▶ **PROBLEM DESCRIPTION**:
Could you retype all of the data below exactly as given?

##### GIVEN ENTRIES #####

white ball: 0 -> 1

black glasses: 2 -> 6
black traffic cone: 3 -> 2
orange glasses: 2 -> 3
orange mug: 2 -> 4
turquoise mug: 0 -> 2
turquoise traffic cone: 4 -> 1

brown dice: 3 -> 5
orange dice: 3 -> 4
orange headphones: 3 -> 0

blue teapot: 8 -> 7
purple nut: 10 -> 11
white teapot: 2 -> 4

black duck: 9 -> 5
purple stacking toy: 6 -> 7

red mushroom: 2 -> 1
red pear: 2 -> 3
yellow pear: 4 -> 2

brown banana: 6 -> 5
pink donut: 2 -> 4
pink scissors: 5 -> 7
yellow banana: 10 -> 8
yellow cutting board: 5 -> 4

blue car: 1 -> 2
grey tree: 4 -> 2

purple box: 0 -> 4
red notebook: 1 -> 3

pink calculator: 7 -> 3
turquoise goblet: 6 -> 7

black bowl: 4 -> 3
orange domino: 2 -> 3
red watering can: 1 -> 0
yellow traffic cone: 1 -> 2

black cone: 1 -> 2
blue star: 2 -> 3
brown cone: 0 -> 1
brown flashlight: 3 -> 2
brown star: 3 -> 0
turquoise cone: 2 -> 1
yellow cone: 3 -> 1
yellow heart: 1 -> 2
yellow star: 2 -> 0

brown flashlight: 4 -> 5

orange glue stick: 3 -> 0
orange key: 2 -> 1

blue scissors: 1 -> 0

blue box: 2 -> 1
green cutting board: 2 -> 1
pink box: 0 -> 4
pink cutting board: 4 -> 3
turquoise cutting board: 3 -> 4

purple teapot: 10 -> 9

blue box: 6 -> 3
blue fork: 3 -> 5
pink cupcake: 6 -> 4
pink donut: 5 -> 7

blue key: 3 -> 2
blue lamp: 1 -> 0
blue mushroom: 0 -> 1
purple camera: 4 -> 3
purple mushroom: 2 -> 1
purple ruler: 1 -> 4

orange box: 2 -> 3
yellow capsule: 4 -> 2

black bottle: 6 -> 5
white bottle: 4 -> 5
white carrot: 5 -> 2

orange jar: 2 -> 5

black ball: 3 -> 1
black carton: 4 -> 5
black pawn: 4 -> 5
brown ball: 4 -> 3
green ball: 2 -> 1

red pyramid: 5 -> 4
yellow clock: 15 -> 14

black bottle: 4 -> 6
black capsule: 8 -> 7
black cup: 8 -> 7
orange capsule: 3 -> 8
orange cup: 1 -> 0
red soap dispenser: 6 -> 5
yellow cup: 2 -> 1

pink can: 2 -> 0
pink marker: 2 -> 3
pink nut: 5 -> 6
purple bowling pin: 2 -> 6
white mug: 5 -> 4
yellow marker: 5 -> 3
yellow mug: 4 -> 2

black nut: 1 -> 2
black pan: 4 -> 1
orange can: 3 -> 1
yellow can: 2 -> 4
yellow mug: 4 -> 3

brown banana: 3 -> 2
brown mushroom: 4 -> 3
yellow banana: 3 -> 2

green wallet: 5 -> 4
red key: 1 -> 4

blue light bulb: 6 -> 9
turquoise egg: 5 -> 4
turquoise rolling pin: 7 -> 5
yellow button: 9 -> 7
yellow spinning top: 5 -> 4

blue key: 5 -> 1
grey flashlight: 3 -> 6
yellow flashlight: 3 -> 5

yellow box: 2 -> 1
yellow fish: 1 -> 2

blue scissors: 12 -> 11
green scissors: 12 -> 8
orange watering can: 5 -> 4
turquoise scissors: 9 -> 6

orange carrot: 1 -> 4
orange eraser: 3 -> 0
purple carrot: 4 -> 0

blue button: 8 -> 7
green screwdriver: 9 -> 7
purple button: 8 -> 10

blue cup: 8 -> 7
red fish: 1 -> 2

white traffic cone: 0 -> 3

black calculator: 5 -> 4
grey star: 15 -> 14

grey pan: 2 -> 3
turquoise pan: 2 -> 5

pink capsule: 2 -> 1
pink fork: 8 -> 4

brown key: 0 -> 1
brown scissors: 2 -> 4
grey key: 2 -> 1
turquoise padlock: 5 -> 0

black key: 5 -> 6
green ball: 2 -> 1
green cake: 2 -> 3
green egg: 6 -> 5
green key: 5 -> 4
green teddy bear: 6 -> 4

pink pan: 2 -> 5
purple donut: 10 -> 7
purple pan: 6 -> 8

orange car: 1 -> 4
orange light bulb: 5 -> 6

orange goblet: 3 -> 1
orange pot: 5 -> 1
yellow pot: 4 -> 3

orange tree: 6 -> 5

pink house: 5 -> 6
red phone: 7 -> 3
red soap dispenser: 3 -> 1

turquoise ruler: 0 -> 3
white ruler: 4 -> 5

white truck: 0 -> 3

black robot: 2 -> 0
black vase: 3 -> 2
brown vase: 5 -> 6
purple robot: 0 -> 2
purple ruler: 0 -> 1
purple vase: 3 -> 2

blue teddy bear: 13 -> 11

#####

▶ **WRITTEN RESPONSE**:
white ball: 0 -> 1

black glasses: 2 -> 6
black traffic cone: 3 -> 2
orange glasses: 2 -> 3
orange mug: 2 -> 4
turquoise mug: 0 -> 2
turquoise traffic cone: 4 -> 1

brown dice: 3 -> 5
orange dice: 3 -> 4
orange headphones: 3 -> 0

blue teapot: 8 -> 7
purple nut: 10 -> 11
white teapot: 2 -> 4

black duck: 9 -> 5
purple stacking toy: 6 -> 7

red mushroom: 2 -> 1
red pear: 2 -> 3
yellow pear: 4 -> 2

brown banana: 6 -> 5
pink donut: 2 -> 4
pink scissors: 5 -> 7
yellow banana: 10 -> 8
yellow cutting board: 5 -> 4

blue car: 1 -> 2
grey tree: 4 -> 2

purple box: 0 -> 4
red notebook: 1 -> 3

pink calculator: 7 -> 3
turquoise goblet: 6 -> 7

black bowl: 4 -> 3
orange domino: 2 -> 3
red watering can: 1 -> 0
yellow traffic cone: 1 -> 2

black cone: 1 -> 2
blue star: 2 -> 3
brown cone: 0 -> 1
brown flashlight: 3 -> 2
brown star: 3 -> 0
turquoise cone: 2 -> 1
yellow cone: 3 -> 1
yellow heart: 1 -> 2
yellow star: 2 -> 0

brown flashlight: 4 -> 5

orange glue stick: 3 -> 0
orange key: 2 -> 1

blue scissors: 1 -> 0

blue box: 2 -> 1
green cutting board: 2 -> 1
pink box: 0 -> 4
pink cutting board: 4 -> 3
turquoise cutting board: 3 -> 4

purple teapot: 10 -> 9

blue box: 6 -> 3
blue fork: 3 -> 5
pink cupcake: 6 -> 4
pink donut: 5 -> 7

blue key: 3 -> 2
blue lamp: 1 -> 0
blue mushroom: 0 -> 1
purple camera: 4 -> 3
purple mushroom: 2 -> 1
purple ruler: 1 -> 4

orange box: 2 -> 3
yellow capsule: 4 -> 2

black bottle: 6 -> 5
white bottle: 4 -> 5
white carrot: 5 -> 2

orange jar: 2 -> 5

black ball: 3 -> 1
black carton: 4 -> 5
black pawn: 4 -> 5
brown ball: 4 -> 3
green ball: 2 -> 1

red pyramid: 5 -> 4
yellow clock: 15 -> 14

black bottle: 4 -> 6
black capsule: 8 -> 7
black cup: 8 -> 7
orange capsule: 3 -> 8
orange cup: 1 -> 0
red soap dispenser: 6 -> 5
yellow cup: 2 -> 1

pink can: 2 -> 0
pink marker: 2 -> 3
pink nut: 5 -> 6
purple bowling pin: 2 -> 6
white mug: 5 -> 4
yellow marker: 5 -> 3
yellow mug: 4 -> 2

black nut: 1 -> 2
black pan: 4 -> 1
orange can: 3 -> 1
yellow can: 2 -> 4
yellow mug: 4 -> 3

brown banana: 3 -> 2
brown mushroom: 4 -> 3
yellow banana: 3 -> 2

green wallet: 5 -> 4
red key: 1 -> 4

blue light bulb: 6 -> 9
turquoise egg: 5 -> 4
turquoise rolling pin: 7 -> 5
yellow button: 9 -> 7
yellow spinning top: 5 -> 4

blue key: 5 -> 1
grey flashlight: 3 -> 6
yellow flashlight: 3 -> 5

yellow box: 2 -> 1
yellow fish: 1 -> 2

blue scissors: 12 -> 11
green scissors: 12 -> 8
orange watering can: 5 -> 4
turquoise scissors: 9 -> 6

orange carrot: 1 -> 4
orange eraser: 3 -> 0
purple carrot: 4 -> 0

blue button: 8 -> 7
green screwdriver: 9 -> 7
purple button: 8 -> 10

blue cup: 8 -> 7
red fish: 1 -> 2

white traffic cone: 0 -> 3

black calculator: 5 -> 4
grey star: 15 -> 14

grey pan: 2 -> 3
turquoise pan: 2 -> 5

pink capsule: 2 -> 1
pink fork: 8 -> 4

brown key: 0 -> 1
brown scissors: 2 -> 4
grey key: 2 -> 1
turquoise padlock: 5 -> 0

black key: 5 -> 6
green ball: 2 -> 1
green cake: 2 -> 3
green egg: 6 -> 5
green key: 5 -> 4
green teddy bear: 6 -> 4

pink pan: 2 -> 5
purple donut: 10 -> 7
purple pan: 6 -> 8

orange car: 1 -> 4
orange light bulb: 5 -> 6

orange goblet: 3 -> 1
orange pot: 5 -> 1
yellow pot: 4 -> 3

orange tree: 6 -> 5

pink house: 5 -> 6
red phone: 7 -> 3
red soap dispenser: 3 -> 1

turquoise ruler: 0 -> 3
white ruler: 4 -> 5

white truck: 0 -> 3

black robot: 2 -> 0
black vase: 3 -> 2
brown vase: 5 -> 6
purple robot: 0 -> 2
purple ruler: 0 -> 1
purple vase: 3 -> 2

blue teddy bear: 13 -> 11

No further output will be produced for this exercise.